*** Opening RECORDS SHOWN ***

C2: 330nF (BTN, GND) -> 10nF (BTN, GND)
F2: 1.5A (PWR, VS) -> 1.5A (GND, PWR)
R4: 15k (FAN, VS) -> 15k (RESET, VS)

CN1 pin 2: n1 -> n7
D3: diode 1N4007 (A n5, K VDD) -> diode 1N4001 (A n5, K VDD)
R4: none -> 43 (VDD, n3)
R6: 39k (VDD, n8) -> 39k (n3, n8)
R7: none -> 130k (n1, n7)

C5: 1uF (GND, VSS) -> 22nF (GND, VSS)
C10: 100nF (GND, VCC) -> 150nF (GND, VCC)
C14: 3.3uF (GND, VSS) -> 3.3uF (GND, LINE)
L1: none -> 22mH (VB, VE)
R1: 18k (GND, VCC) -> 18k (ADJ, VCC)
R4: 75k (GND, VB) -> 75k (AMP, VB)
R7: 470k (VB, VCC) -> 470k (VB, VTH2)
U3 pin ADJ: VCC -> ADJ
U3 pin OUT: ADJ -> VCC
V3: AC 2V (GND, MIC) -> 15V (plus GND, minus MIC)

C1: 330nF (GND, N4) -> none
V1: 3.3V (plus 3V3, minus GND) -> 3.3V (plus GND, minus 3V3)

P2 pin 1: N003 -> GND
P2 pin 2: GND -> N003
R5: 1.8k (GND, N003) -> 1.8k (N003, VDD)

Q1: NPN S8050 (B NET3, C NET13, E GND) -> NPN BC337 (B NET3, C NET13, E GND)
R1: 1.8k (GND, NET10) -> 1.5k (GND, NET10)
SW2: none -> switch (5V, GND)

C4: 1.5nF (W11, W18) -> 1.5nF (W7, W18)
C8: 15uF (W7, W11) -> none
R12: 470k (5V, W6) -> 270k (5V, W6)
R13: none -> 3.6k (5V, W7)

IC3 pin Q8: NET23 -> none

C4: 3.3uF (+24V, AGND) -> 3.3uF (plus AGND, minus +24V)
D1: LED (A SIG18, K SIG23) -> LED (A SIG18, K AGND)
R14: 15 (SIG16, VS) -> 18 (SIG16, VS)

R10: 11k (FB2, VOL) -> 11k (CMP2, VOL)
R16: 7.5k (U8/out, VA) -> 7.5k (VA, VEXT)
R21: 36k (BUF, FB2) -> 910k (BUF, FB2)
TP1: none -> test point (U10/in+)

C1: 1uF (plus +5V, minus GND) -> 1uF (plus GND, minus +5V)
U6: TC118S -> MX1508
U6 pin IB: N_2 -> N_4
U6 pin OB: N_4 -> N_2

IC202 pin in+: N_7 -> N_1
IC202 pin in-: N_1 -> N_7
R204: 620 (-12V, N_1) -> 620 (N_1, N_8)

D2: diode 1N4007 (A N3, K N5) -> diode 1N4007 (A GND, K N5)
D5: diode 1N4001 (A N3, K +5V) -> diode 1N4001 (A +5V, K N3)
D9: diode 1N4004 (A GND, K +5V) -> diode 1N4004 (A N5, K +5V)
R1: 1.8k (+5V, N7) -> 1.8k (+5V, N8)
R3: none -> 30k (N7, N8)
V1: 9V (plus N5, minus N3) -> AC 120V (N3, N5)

*** Closing RECORDS SHOWN ***

= ABOUT THIS EXERCISE =
"plus" is the word to look for; copy every line of the data that has it.

= FINISHED EXERCISE =
V3: AC 2V (GND, MIC) -> 15V (plus GND, minus MIC)
V1: 3.3V (plus 3V3, minus GND) -> 3.3V (plus GND, minus 3V3)
C4: 3.3uF (+24V, AGND) -> 3.3uF (plus AGND, minus +24V)
C1: 1uF (plus +5V, minus GND) -> 1uF (plus GND, minus +5V)
V1: 9V (plus N5, minus N3) -> AC 120V (N3, N5)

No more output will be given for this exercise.